DATASET EXCERPTS:
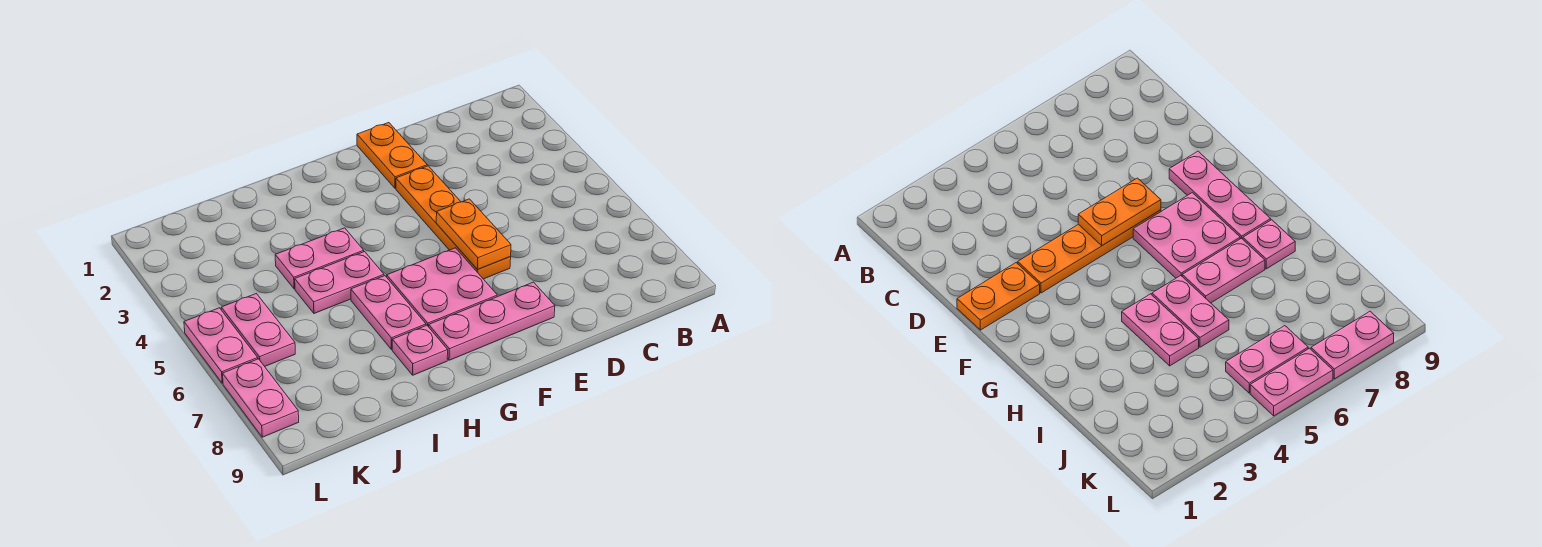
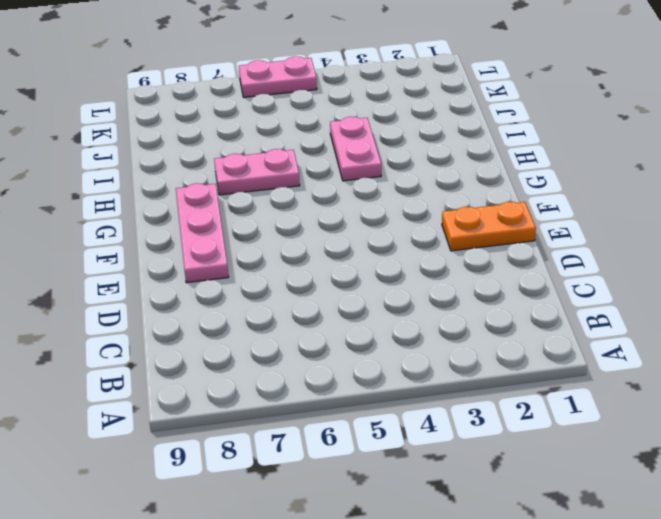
none -> orange plate E3:E6 level 1
none -> pink plate F6:G7 level 1
none -> pink plate H5:I5 level 1

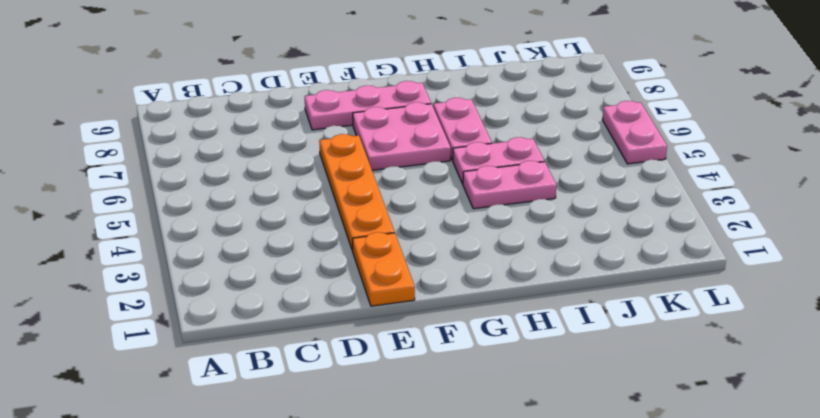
none -> pink plate H8 level 1
none -> pink plate K5:K6 level 1
none -> pink plate L7:L8 level 1

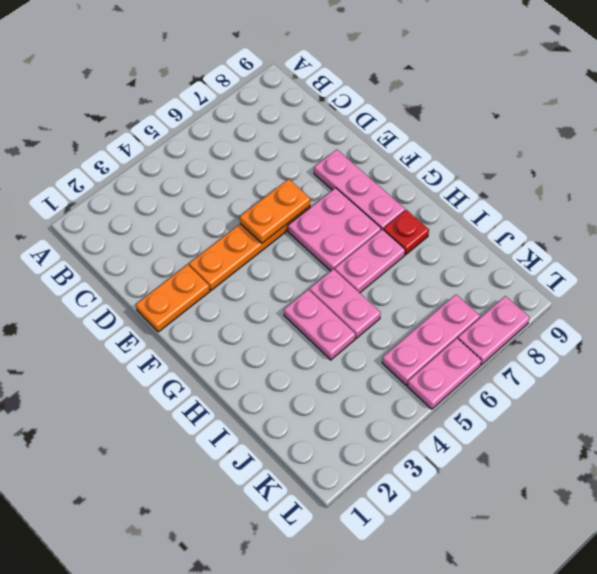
red plate H8 level 1 -> pink plate H8 level 1
pink plate K5:K7 level 1 -> pink plate K5:K6 level 1

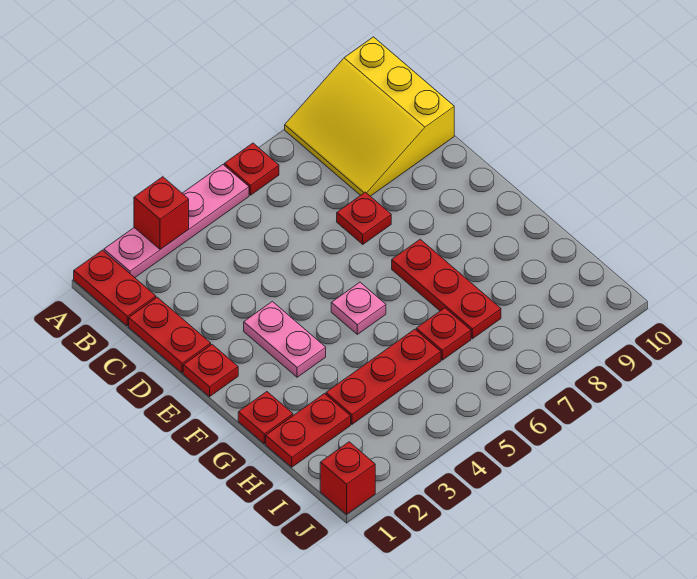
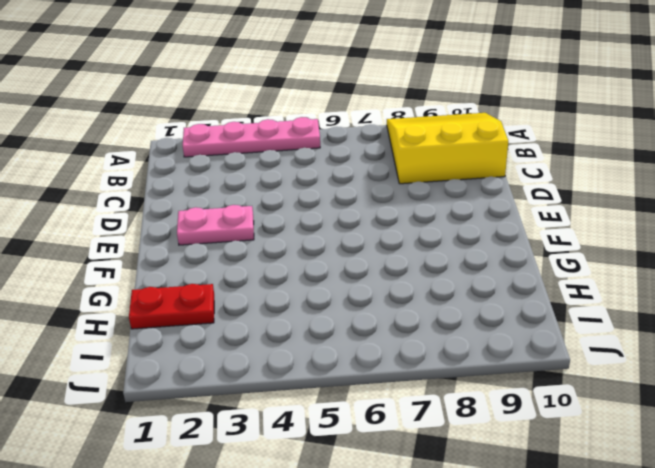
yellow slope A8:C10 level 1 top C -> yellow slope A8:C10 level 1 top 10
pink plate E2:E3 level 1 -> pink plate E3:F3 level 1
none -> red plate A1:B1 level 1
none -> red plate A6 level 1
none -> red plate C1:D1 level 1

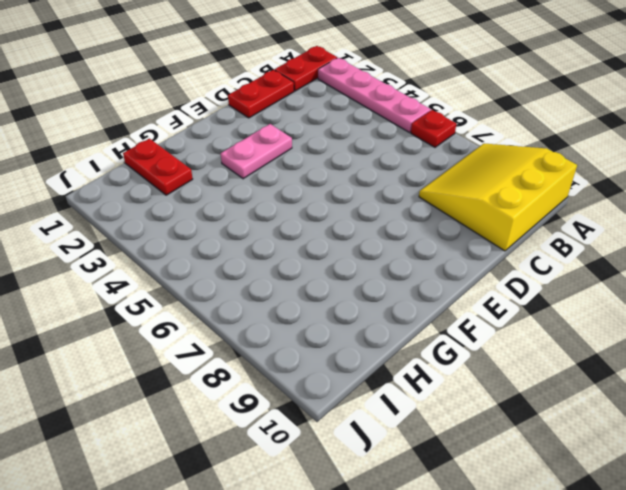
none -> red plate D7 level 1
none -> red plate E1 level 1
none -> pink plate F5 level 1

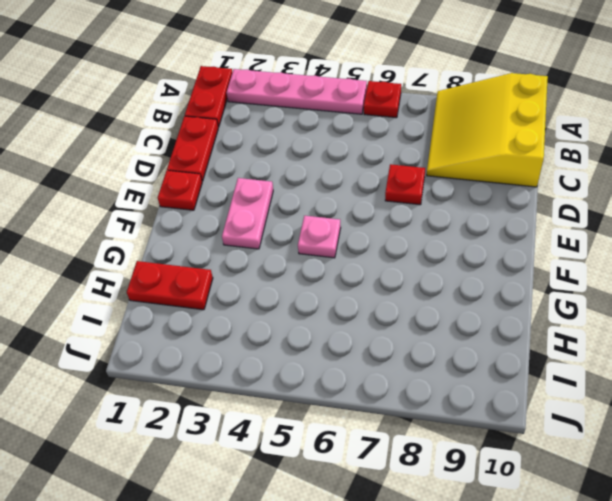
none -> red plate F7:H7 level 1
none -> red plate G1 level 1
none -> red plate H3:H5 level 1

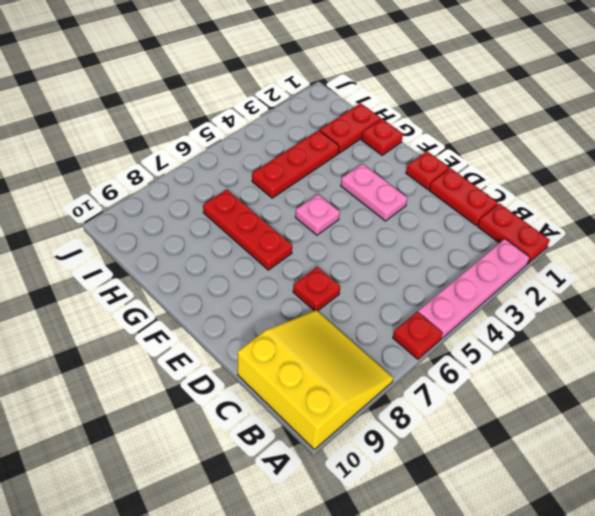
none -> red plate H6 level 1
none -> red brick J1 level 1
none -> red brick A3 level 2

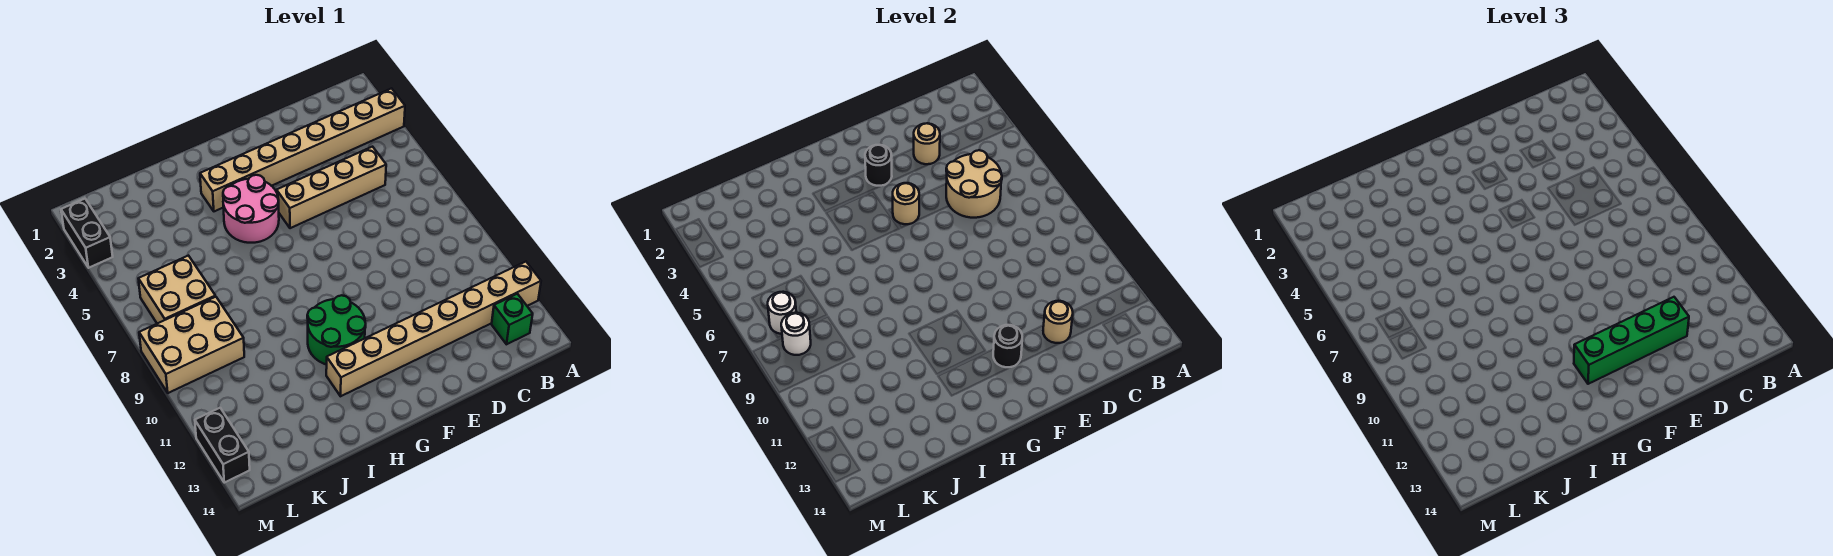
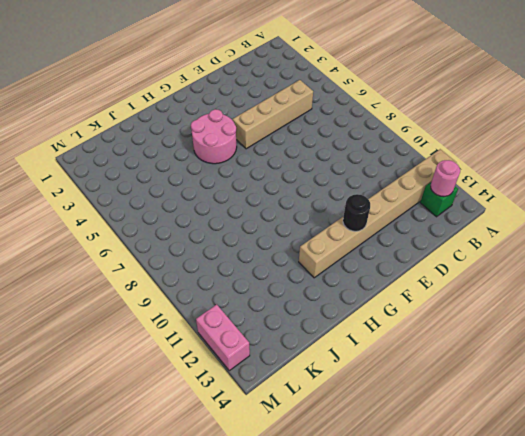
pink round brick B13 level 2 -> none
pink brick M12:M13 level 1 -> black brick M12:M13 level 1
none -> tan brick A3:H3 level 1
none -> green round brick G10:H11 level 1
none -> tan brick K6:L7 level 1

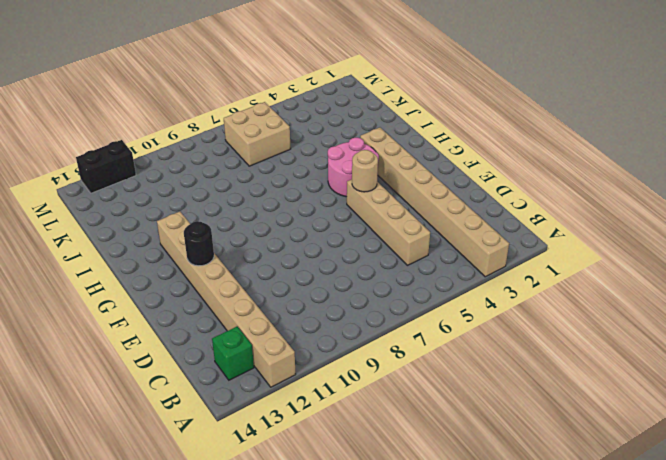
none -> green round brick G10:H11 level 1
none -> tan brick K8:M9 level 1
none -> black brick M2:M3 level 1

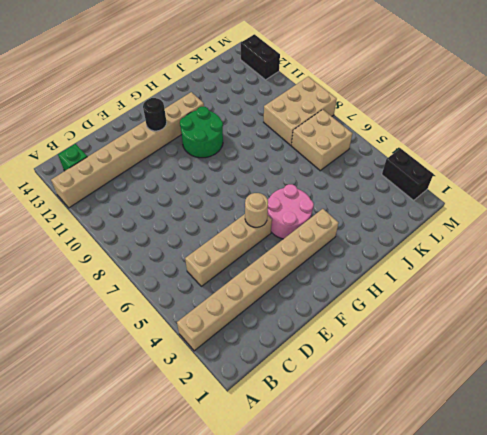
none -> tan round brick C5:D6 level 2
none -> tan round brick D3 level 2
none -> tan round brick D12 level 2

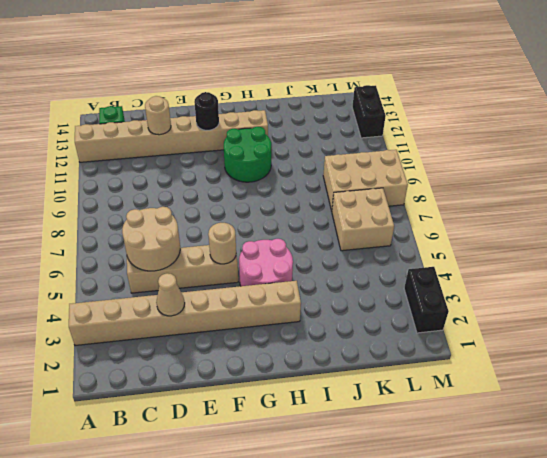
tan cone D3 level 2 -> tan round brick D3 level 2
none -> black round brick F3 level 2
none -> white round brick L7 level 2
none -> white round brick L8 level 2

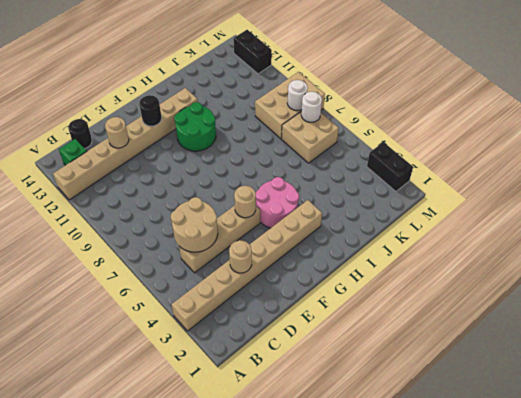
black round brick C14 level 1 -> black round brick F3 level 2
none -> green brick D12:G12 level 3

ASSIGNMENT:
Quote the entries above word for word. Leave the images out.

RESULT OF THE TASK:
none -> orange plate E3:E6 level 1
none -> pink plate F6:G7 level 1
none -> pink plate H5:I5 level 1

none -> pink plate H8 level 1
none -> pink plate K5:K6 level 1
none -> pink plate L7:L8 level 1

red plate H8 level 1 -> pink plate H8 level 1
pink plate K5:K7 level 1 -> pink plate K5:K6 level 1

yellow slope A8:C10 level 1 top C -> yellow slope A8:C10 level 1 top 10
pink plate E2:E3 level 1 -> pink plate E3:F3 level 1
none -> red plate A1:B1 level 1
none -> red plate A6 level 1
none -> red plate C1:D1 level 1

none -> red plate D7 level 1
none -> red plate E1 level 1
none -> pink plate F5 level 1

none -> red plate F7:H7 level 1
none -> red plate G1 level 1
none -> red plate H3:H5 level 1

none -> red plate H6 level 1
none -> red brick J1 level 1
none -> red brick A3 level 2

pink round brick B13 level 2 -> none
pink brick M12:M13 level 1 -> black brick M12:M13 level 1
none -> tan brick A3:H3 level 1
none -> green round brick G10:H11 level 1
none -> tan brick K6:L7 level 1

none -> green round brick G10:H11 level 1
none -> tan brick K8:M9 level 1
none -> black brick M2:M3 level 1

none -> tan round brick C5:D6 level 2
none -> tan round brick D3 level 2
none -> tan round brick D12 level 2

tan cone D3 level 2 -> tan round brick D3 level 2
none -> black round brick F3 level 2
none -> white round brick L7 level 2
none -> white round brick L8 level 2

black round brick C14 level 1 -> black round brick F3 level 2
none -> green brick D12:G12 level 3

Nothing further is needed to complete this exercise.